Write every record out again exactly, and keep images out of it.

◆ ◆ ◆ ◆ ◆

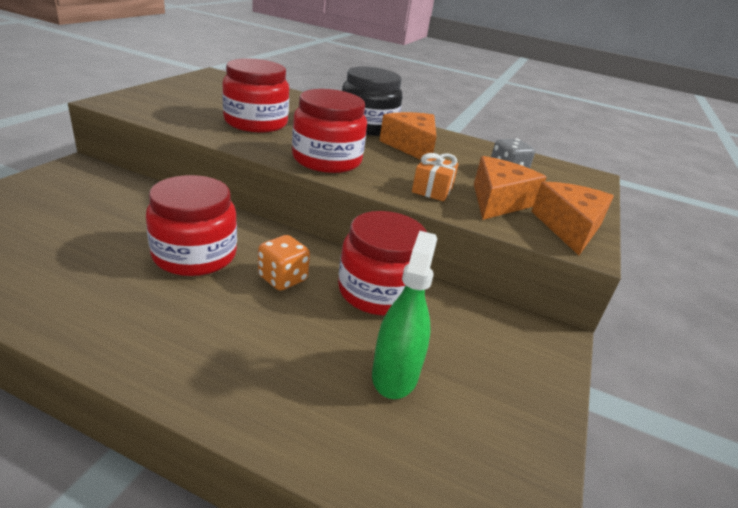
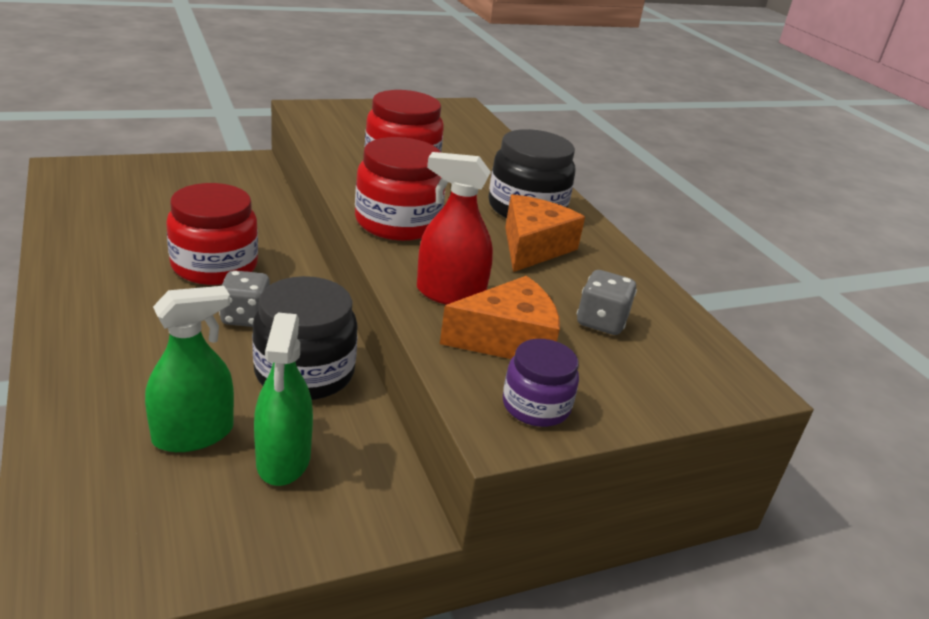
camera: 45 degrees right, 0 degrees up
orange dice [258,235,310,291] -> grey dice [219,270,270,327]
red jar [338,211,427,315] -> black jar [252,276,358,400]
orange gift [412,153,459,201] -> red spray bottle [417,152,493,305]
orange cheese [531,182,614,255] -> purple jar [503,339,579,427]
none -> green spray bottle [254,313,313,486]

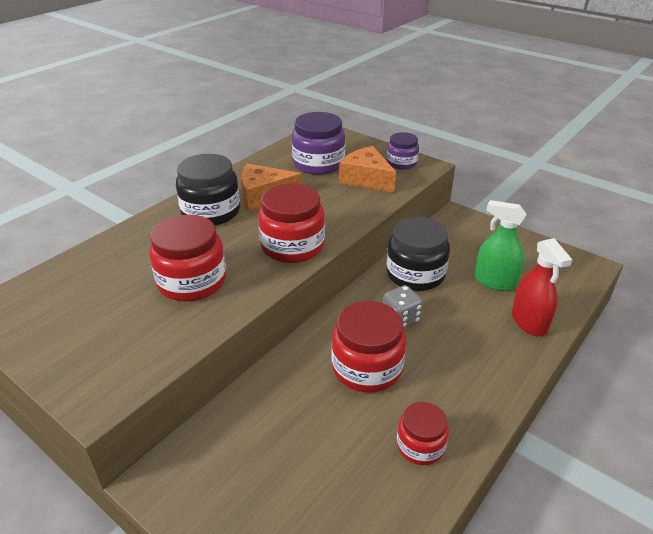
camera: 115 degrees left, 5 degrees up
green spray bottle [254,313,313,486] -> none
red spray bottle [417,152,493,305] -> red spray bottle moved to [512,238,572,336]
grey dice [577,270,637,335] -> purple jar [292,112,345,175]
none -> red jar [397,402,449,465]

◆ ◆ ◆ ◆ ◆

■ Solution to this problem ■
camera: 45 degrees right, 0 degrees up
orange dice [258,235,310,291] -> grey dice [219,270,270,327]
red jar [338,211,427,315] -> black jar [252,276,358,400]
orange gift [412,153,459,201] -> red spray bottle [417,152,493,305]
orange cheese [531,182,614,255] -> purple jar [503,339,579,427]
none -> green spray bottle [254,313,313,486]

camera: 115 degrees left, 5 degrees up
green spray bottle [254,313,313,486] -> none
red spray bottle [417,152,493,305] -> red spray bottle moved to [512,238,572,336]
grey dice [577,270,637,335] -> purple jar [292,112,345,175]
none -> red jar [397,402,449,465]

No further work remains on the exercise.